[Records from a dataset]
· · · · ·
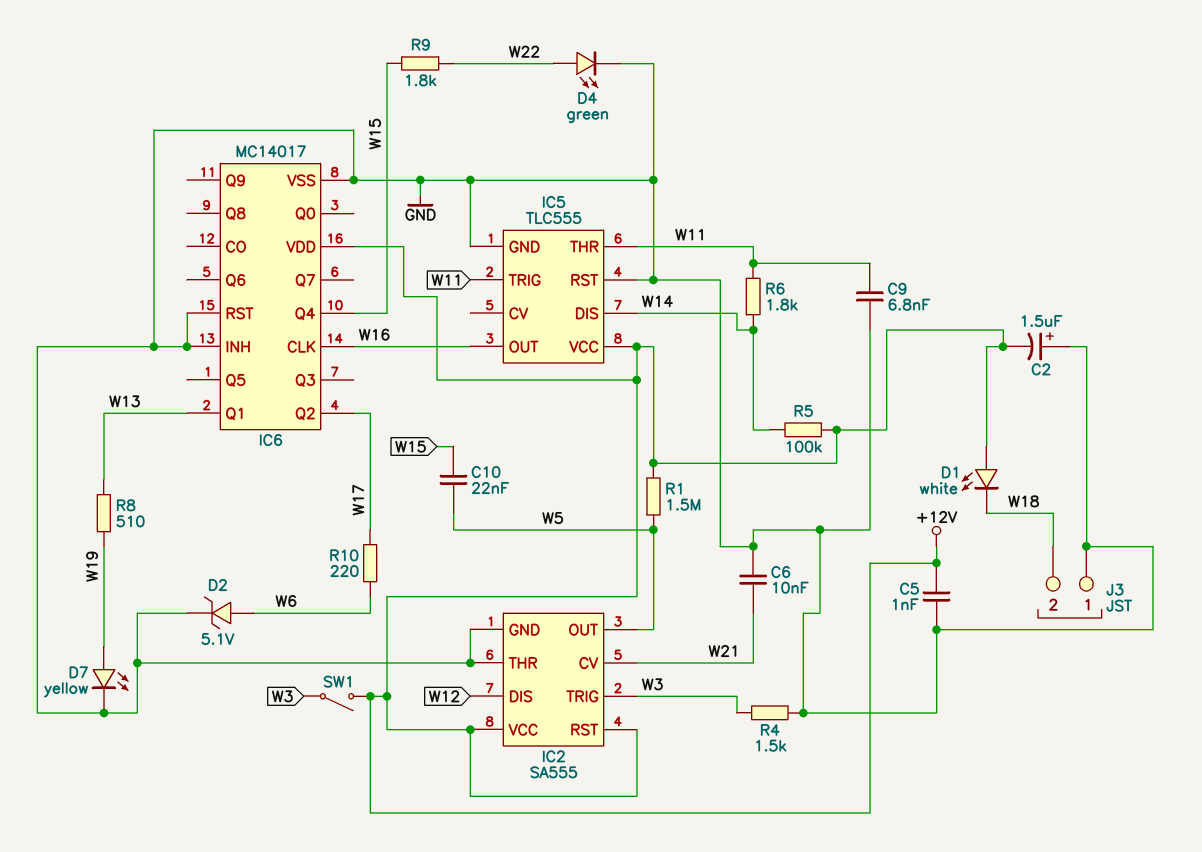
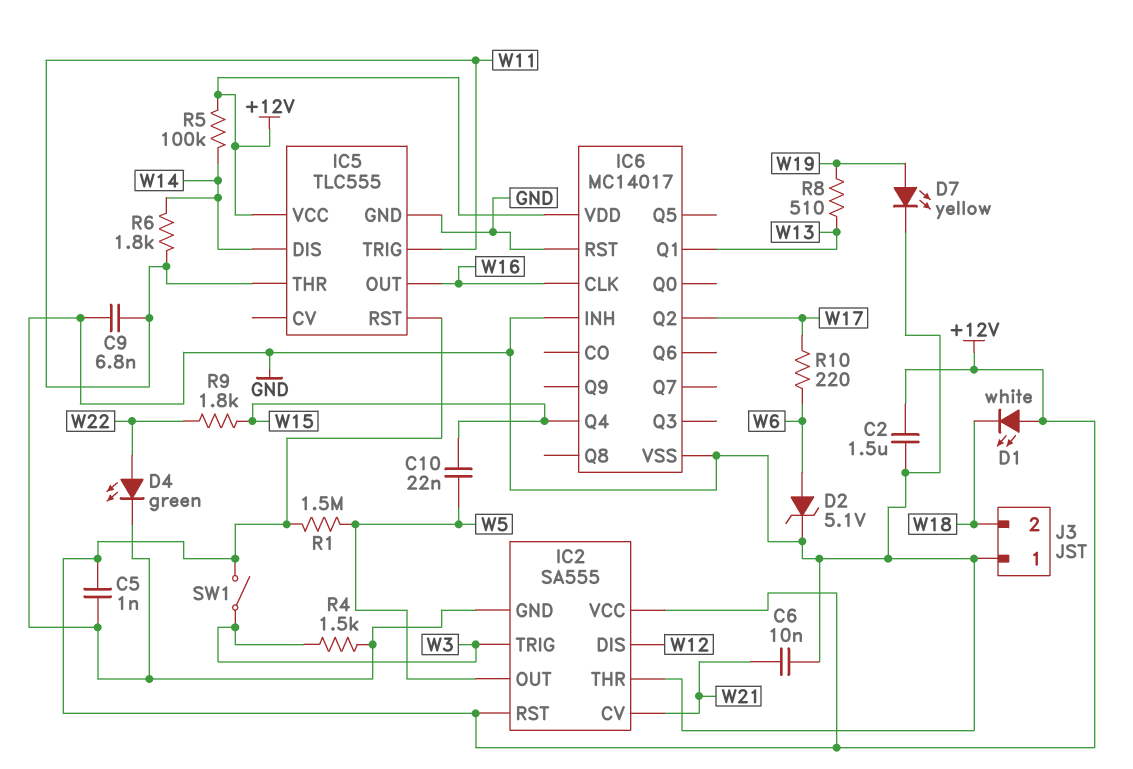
C2: 1.5uF (plus GND, minus +12V) -> 1.5uF (+12V, GND)
IC5 pin RST: GND -> +12V

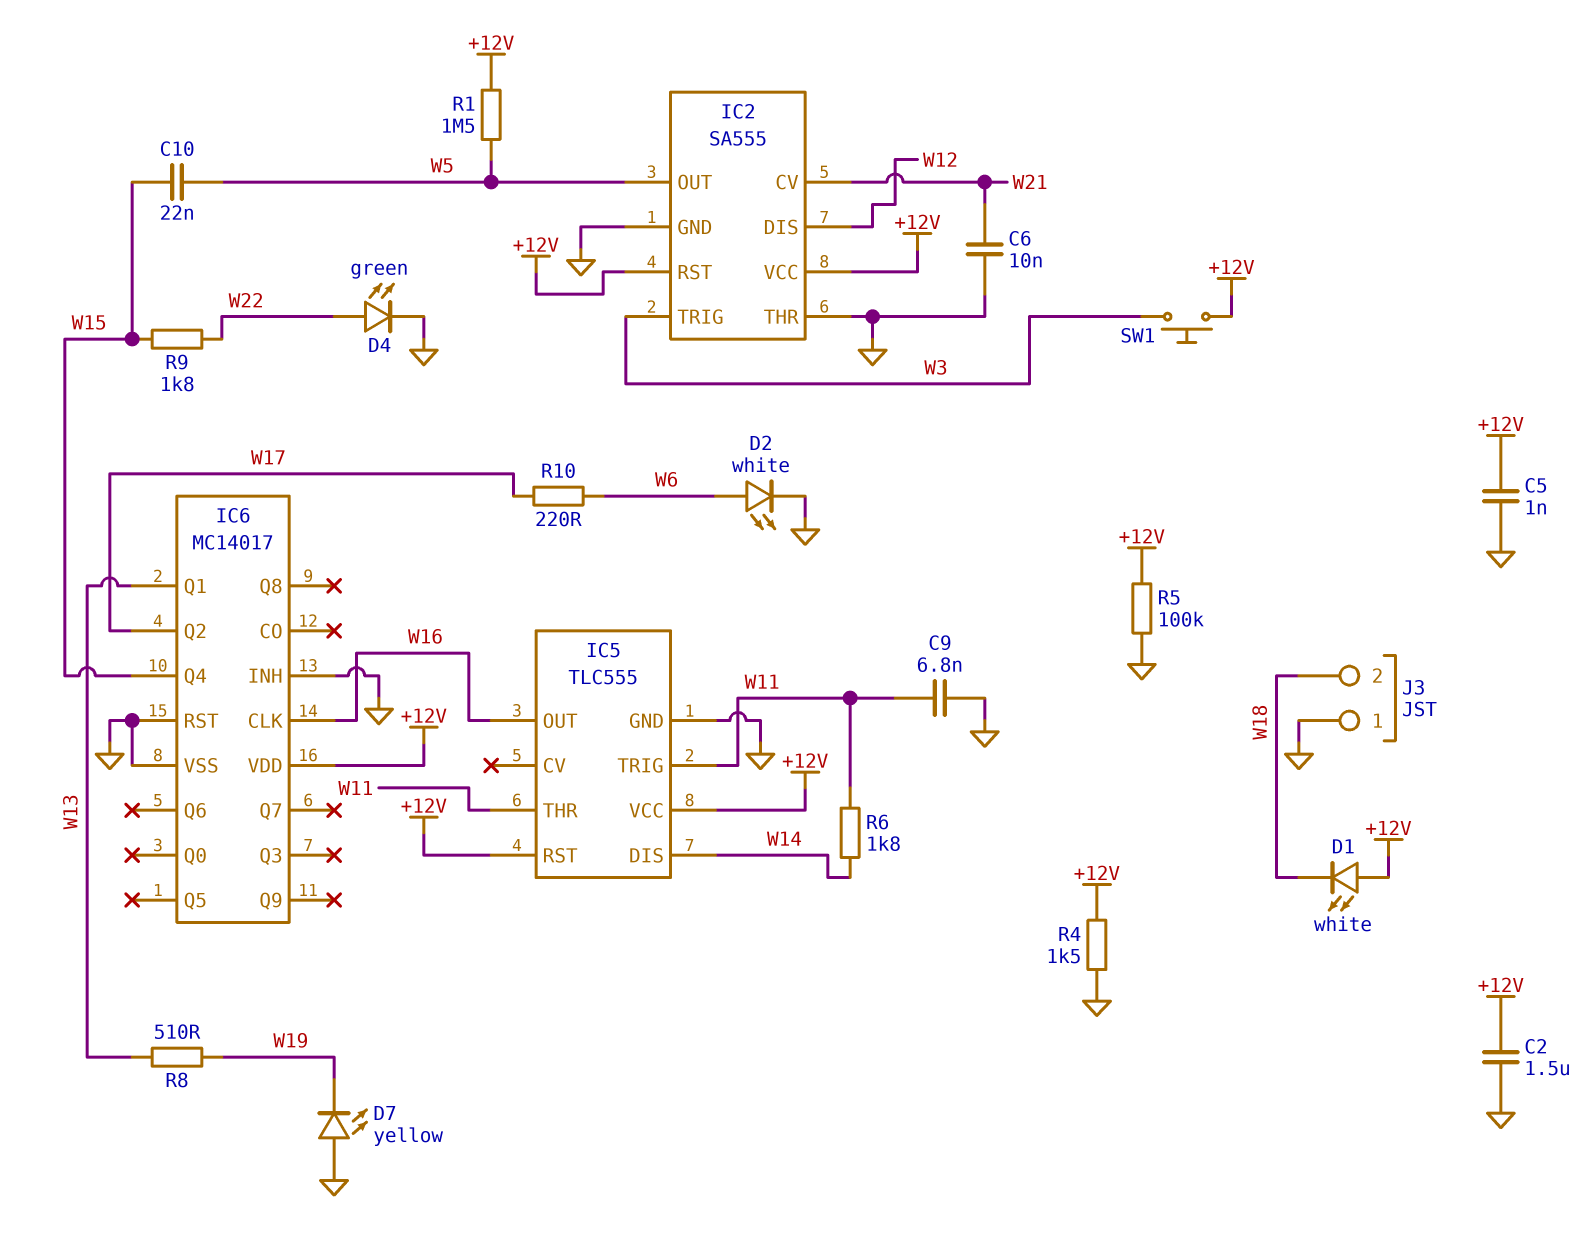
D2: zener 5.1V (A W6, K GND) -> LED white (A W6, K GND)
D7: LED yellow (A W19, K GND) -> LED yellow (A GND, K W19)
R4: 1.5k (GND, W3) -> 1.5k (+12V, GND)
R5: 100k (+12V, W14) -> 100k (+12V, GND)
SW1: switch (+12V, W3) -> button (+12V, W3)

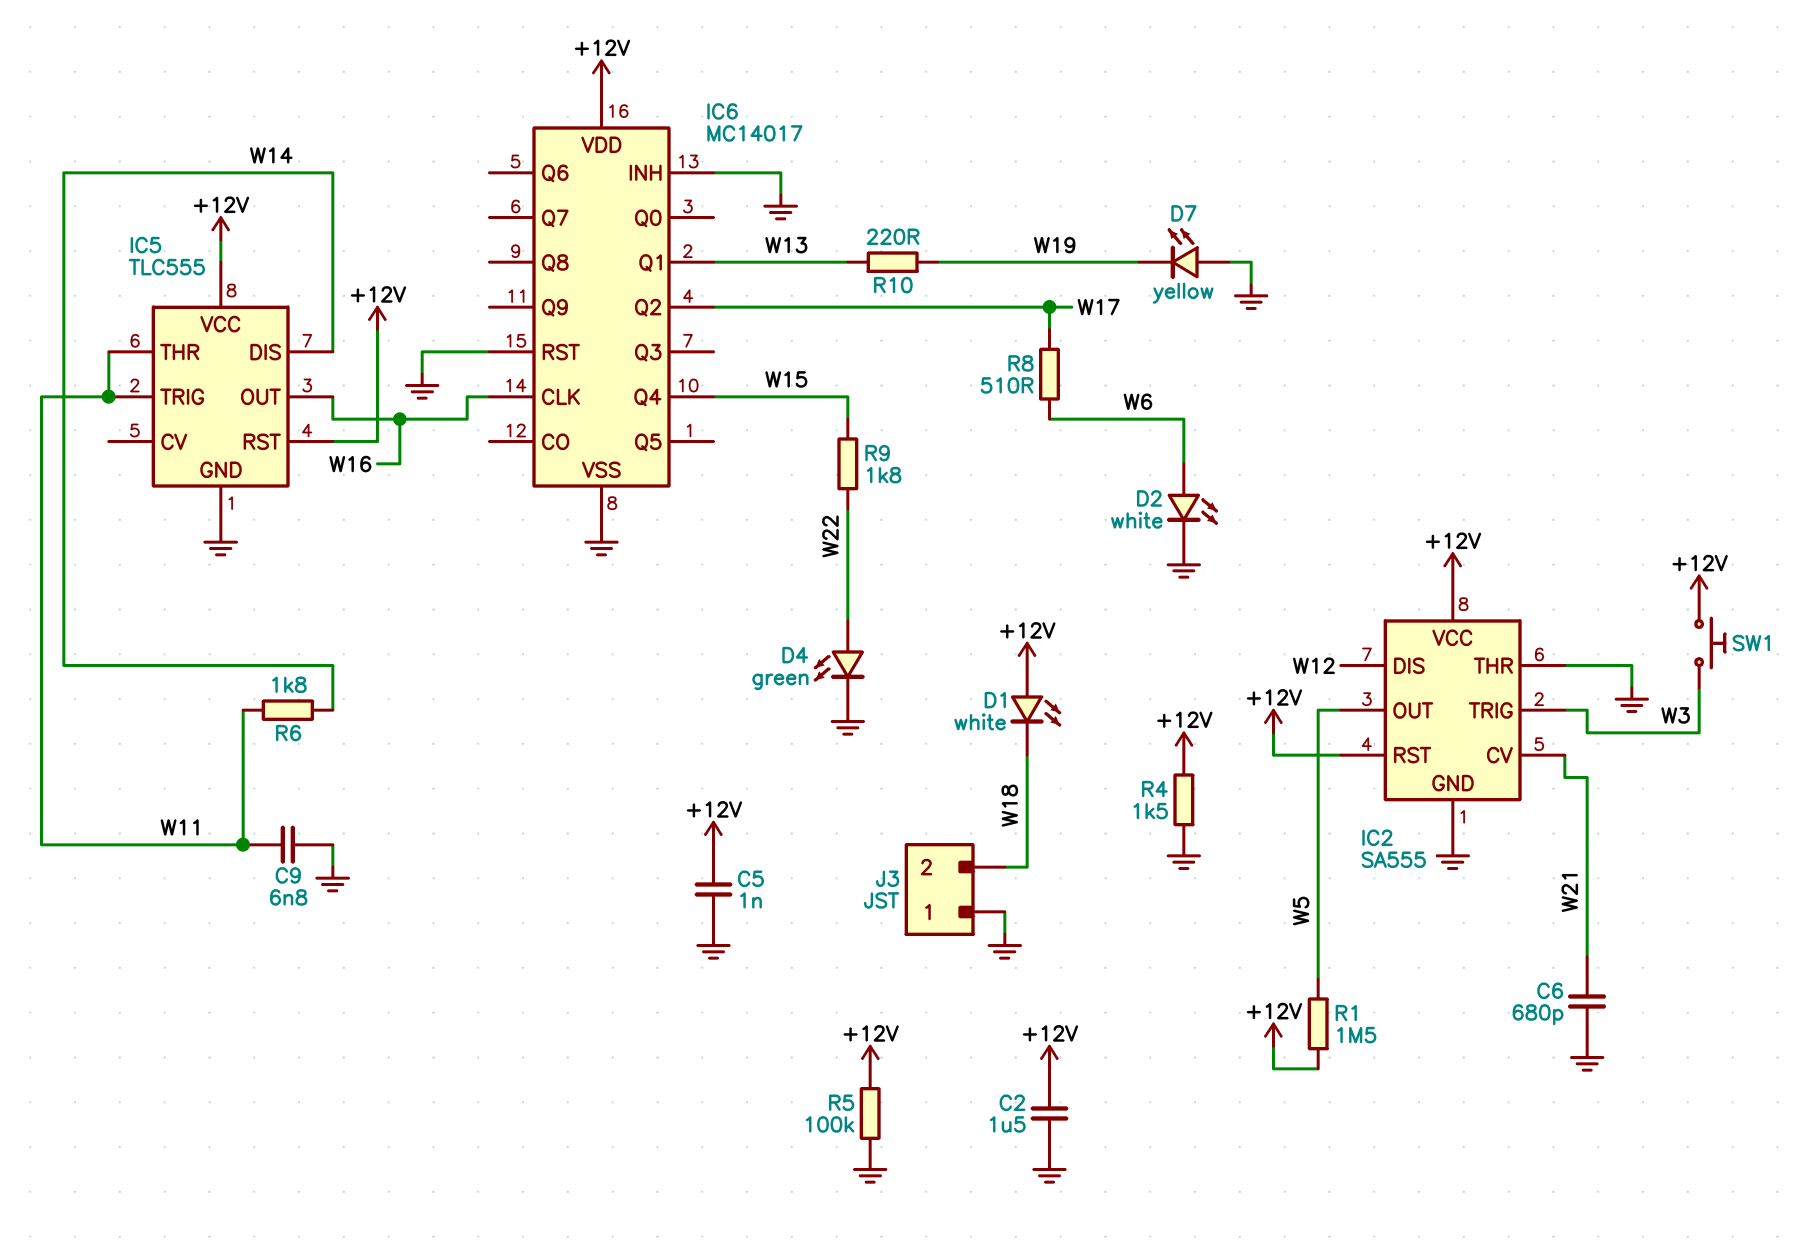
C6: 10nF (GND, W21) -> 680pF (GND, W21)
C10: 22nF (W5, W15) -> none
R8: 510 (W13, W19) -> 510 (W6, W17)
R10: 220 (W6, W17) -> 220 (W13, W19)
· · · · ·
Could you output all the entries above exactly as written, leaving out the pictures?

C2: 1.5uF (plus GND, minus +12V) -> 1.5uF (+12V, GND)
IC5 pin RST: GND -> +12V

D2: zener 5.1V (A W6, K GND) -> LED white (A W6, K GND)
D7: LED yellow (A W19, K GND) -> LED yellow (A GND, K W19)
R4: 1.5k (GND, W3) -> 1.5k (+12V, GND)
R5: 100k (+12V, W14) -> 100k (+12V, GND)
SW1: switch (+12V, W3) -> button (+12V, W3)

C6: 10nF (GND, W21) -> 680pF (GND, W21)
C10: 22nF (W5, W15) -> none
R8: 510 (W13, W19) -> 510 (W6, W17)
R10: 220 (W6, W17) -> 220 (W13, W19)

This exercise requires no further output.